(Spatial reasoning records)

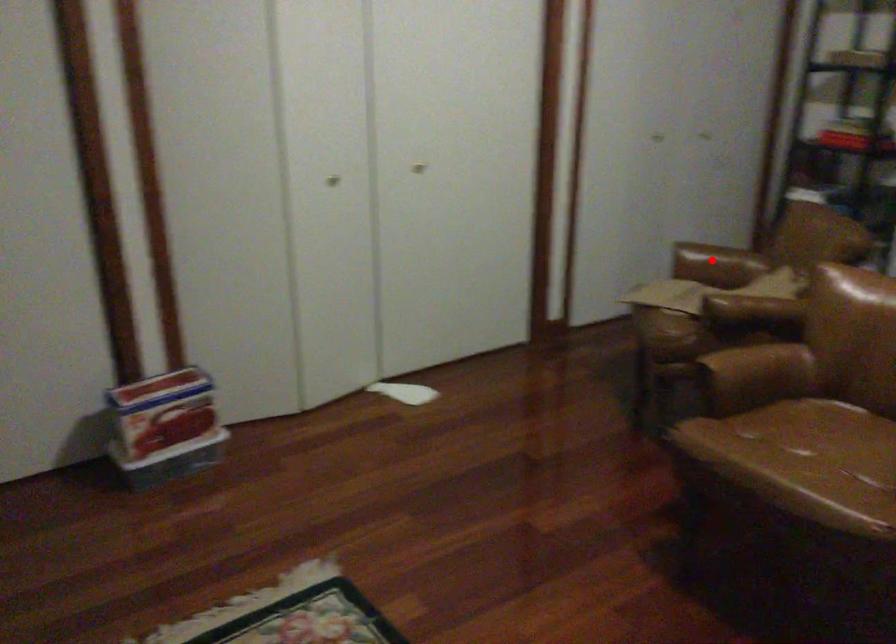
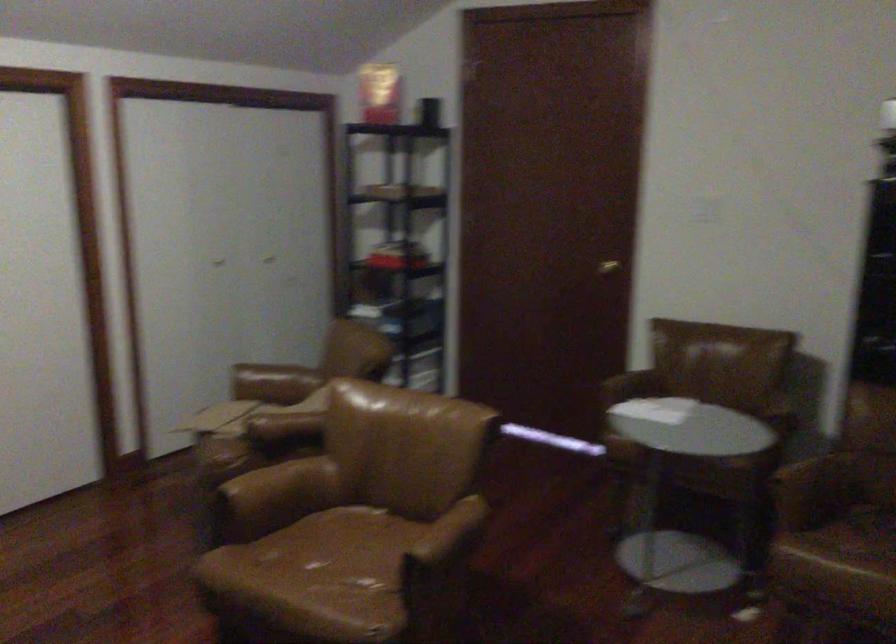
The point at the highlighted location is marked in the first image. Where is the corresponding point in the second image?

(273, 383)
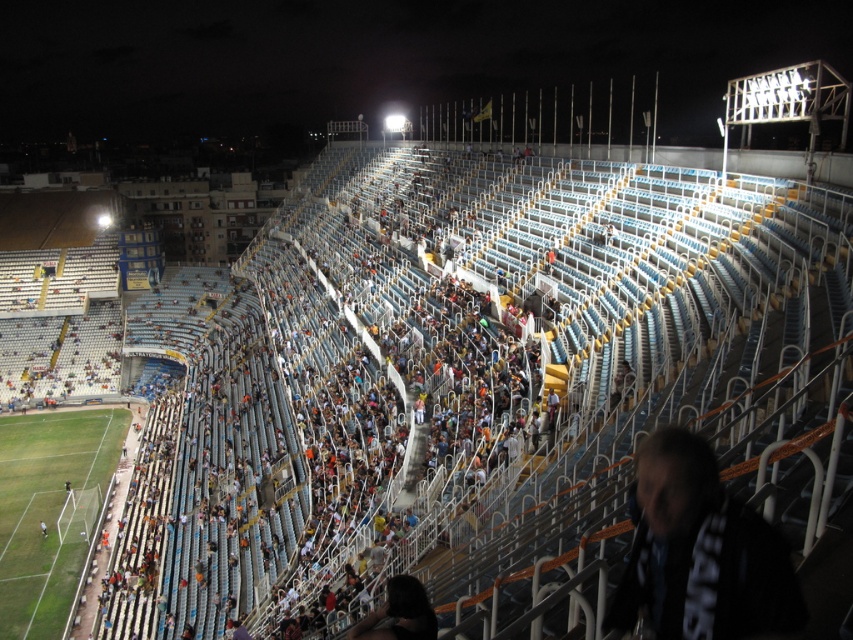
You are a photographer at the stadium and want to capture a photo that includes both the green grass football field at lower left and the dark hair at lower center. Based on their positions, which object should appear lower in the photo?

The green grass football field at lower left is positioned below the dark hair at lower center, so in the photo, the green grass football field at lower left will appear lower than the dark hair at lower center.

Looking at this image, you are a photographer at the stadium and want to capture a photo of the green grass football field at lower left without any obstructions. Is the dark hair at lower center blocking your view of the field?

The dark hair at lower center is behind the green grass football field at lower left, so it does not obstruct the view of the field. You can take the photo without any issues.

You are a photographer standing at the edge of the field. You want to take a photo of the dark fabric jacket at lower right and dark hair at lower center without any obstruction. Which object should you focus on first to ensure they are both in the frame?

You should focus on the dark hair at lower center first because it is closer to you than the dark fabric jacket at lower right, so capturing it first ensures both will be in the frame.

# To be done
Reproduce the lines above word for word, from the line containing "in the photo?" through the line containing "The green grass football field at lower left is", including both of those lines.

# Response to this task
You are a photographer at the stadium and want to capture a photo that includes both the green grass football field at lower left and the dark hair at lower center. Based on their positions, which object should appear lower in the photo?

The green grass football field at lower left is positioned below the dark hair at lower center, so in the photo, the green grass football field at lower left will appear lower than the dark hair at lower center.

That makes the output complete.